- **Task item**
After locating the line that contains "SD pin CS: D25 -> D21", quote it and all lines after it through the end of the entries, and nothing more. Pictures stay out.

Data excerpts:
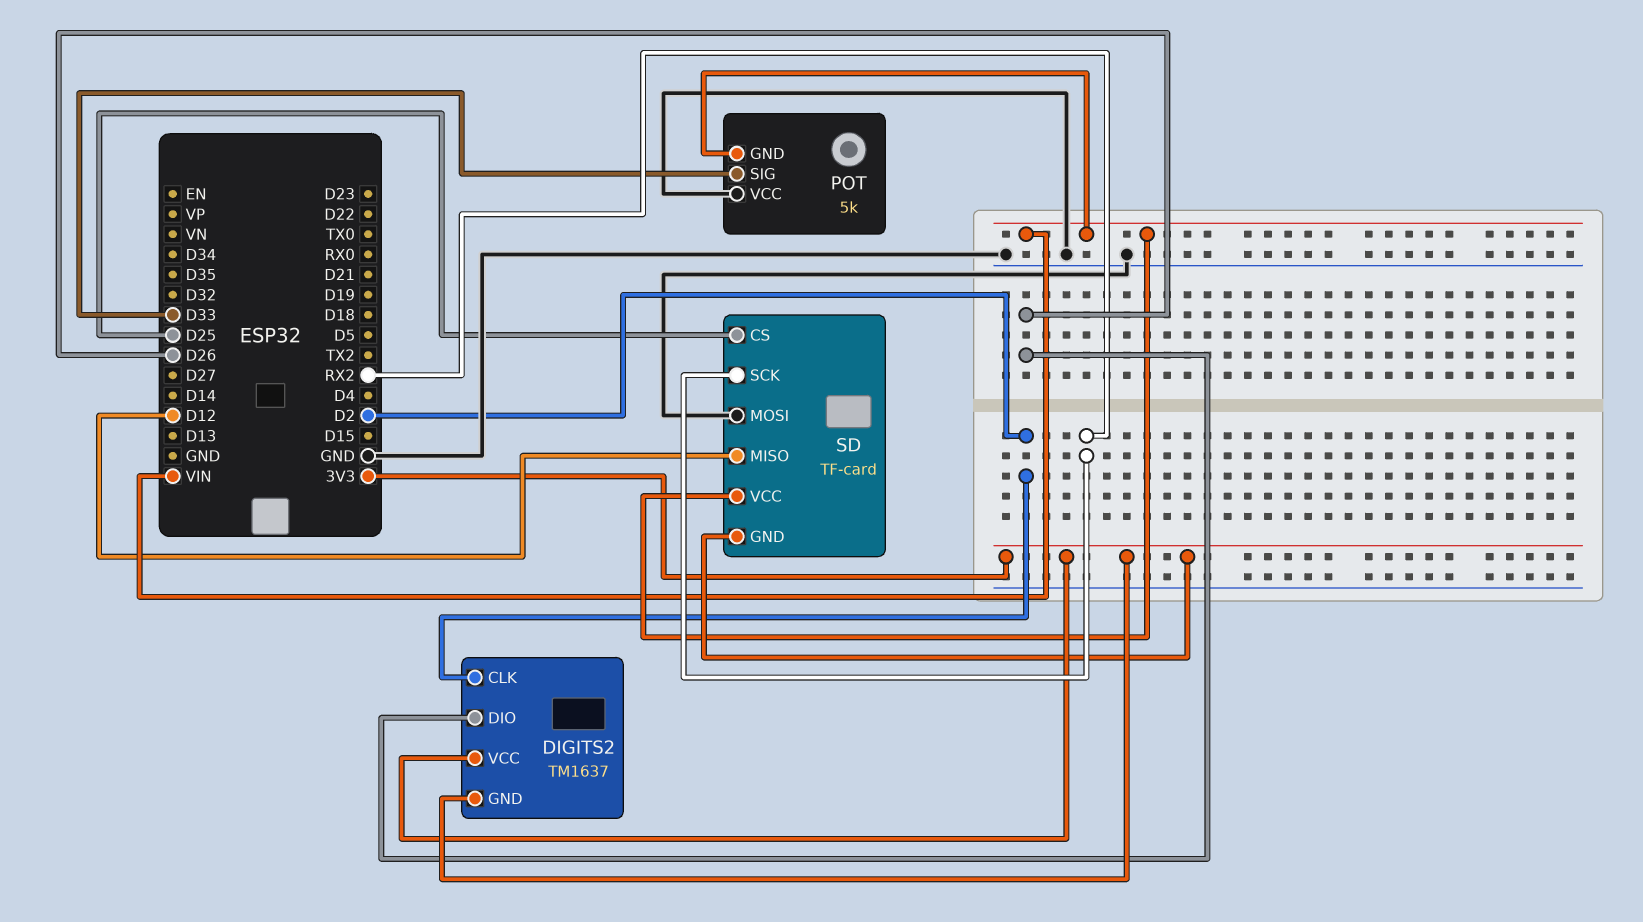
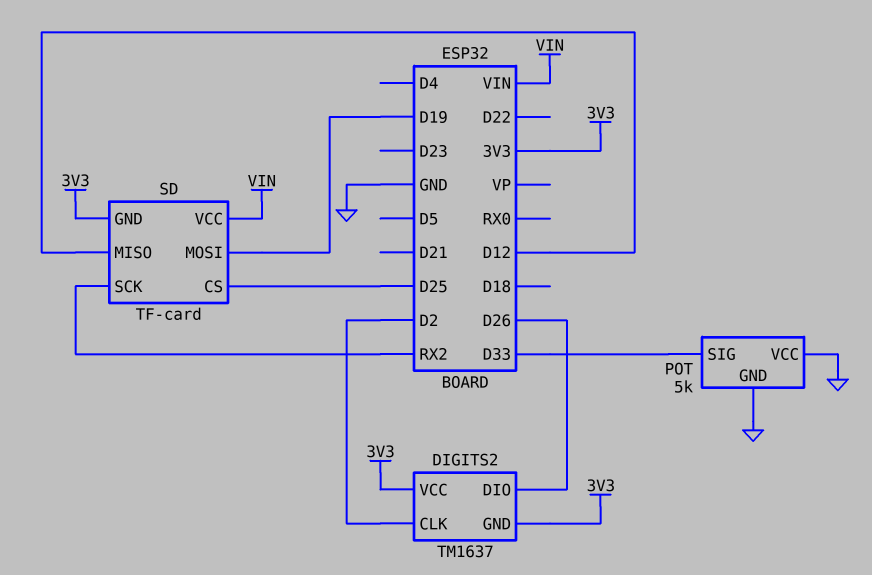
POT pin GND: VIN -> GND
SD pin MOSI: GND -> D19

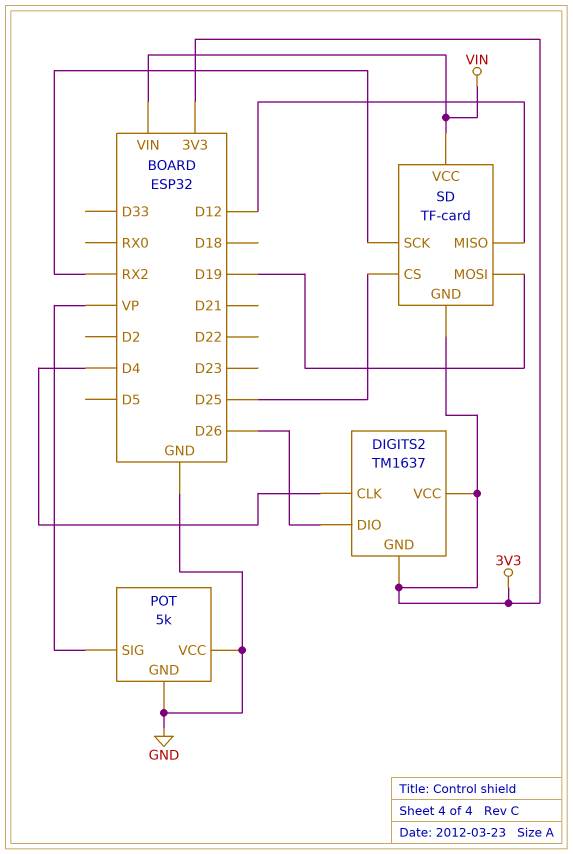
DIGITS2 pin CLK: D2 -> D4
POT pin SIG: D33 -> VP

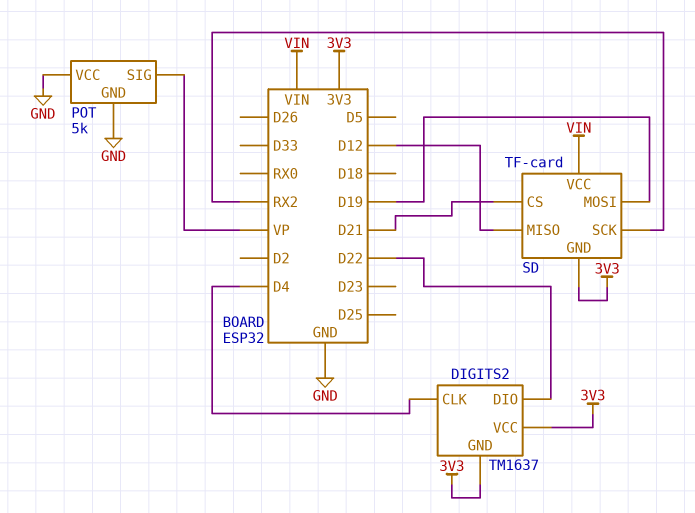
DIGITS2 pin DIO: D26 -> D22
SD pin CS: D25 -> D21

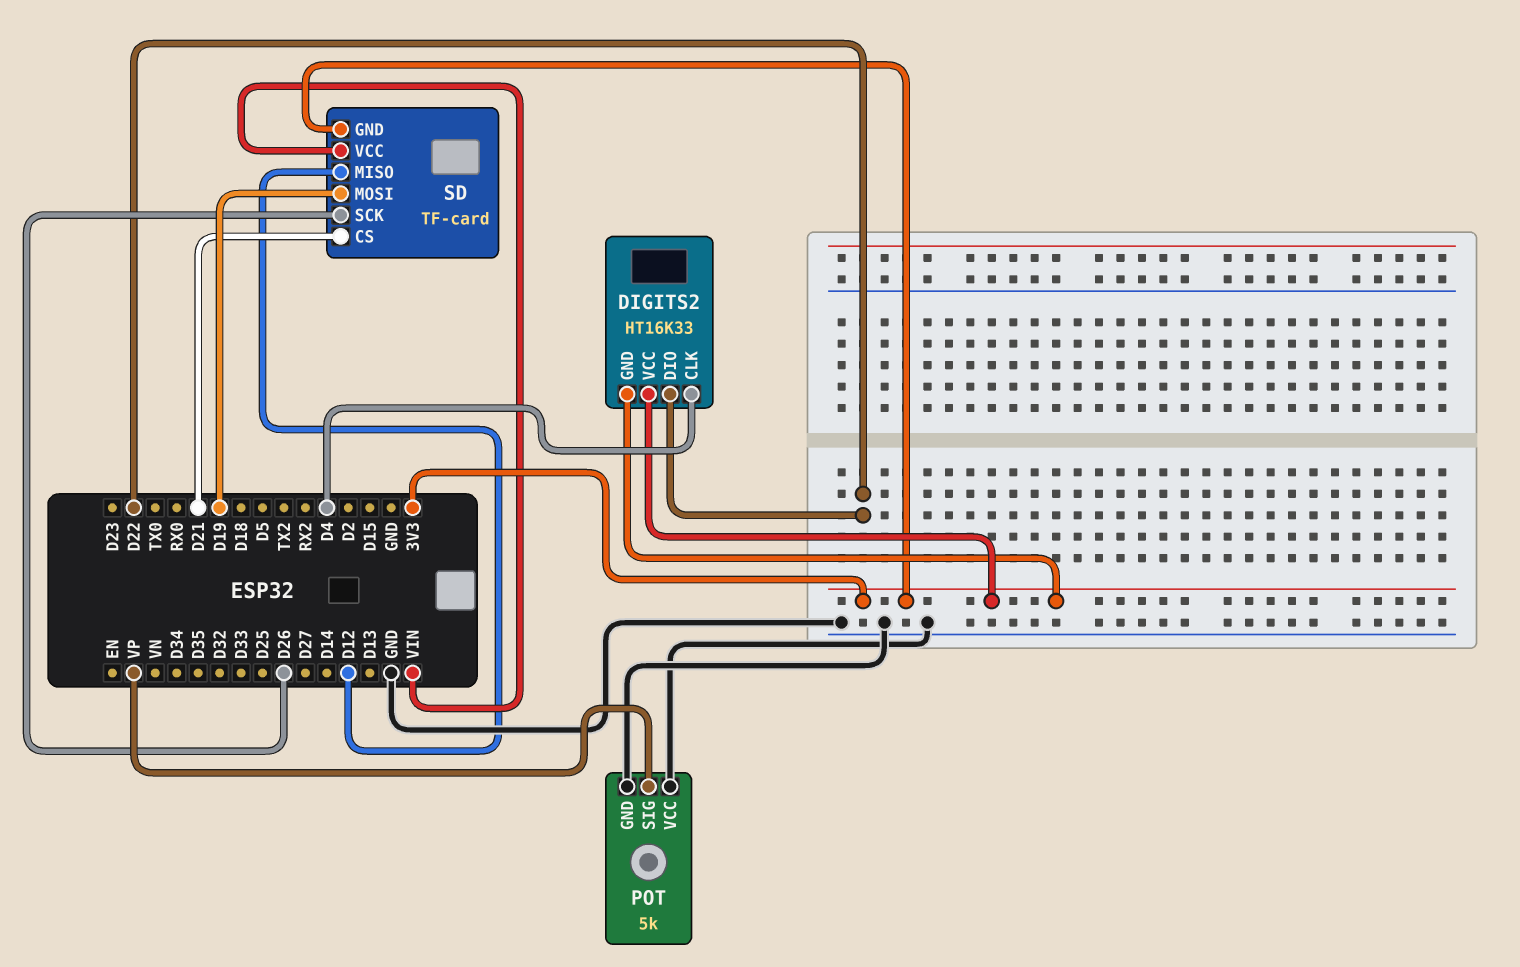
DIGITS2: TM1637 -> HT16K33
SD pin SCK: RX2 -> D26

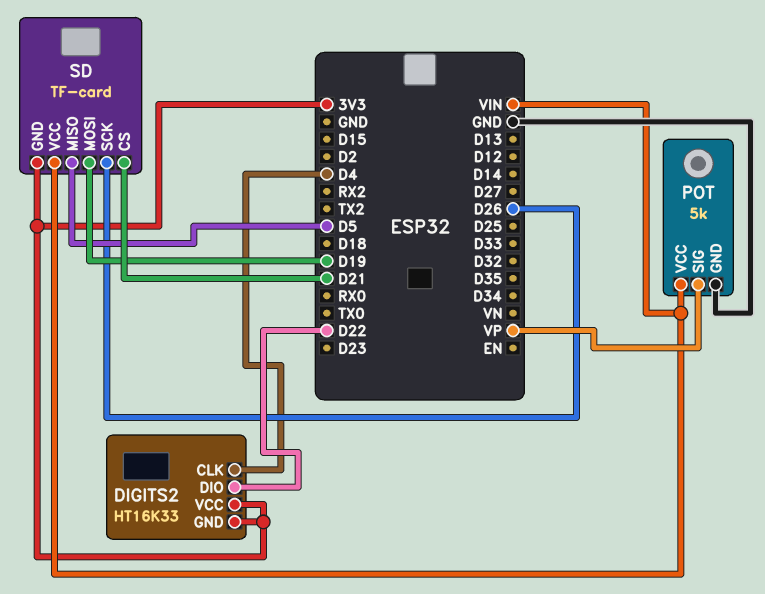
POT pin VCC: GND -> VIN
SD pin MISO: D12 -> D5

- **Finished task**
SD pin CS: D25 -> D21

DIGITS2: TM1637 -> HT16K33
SD pin SCK: RX2 -> D26

POT pin VCC: GND -> VIN
SD pin MISO: D12 -> D5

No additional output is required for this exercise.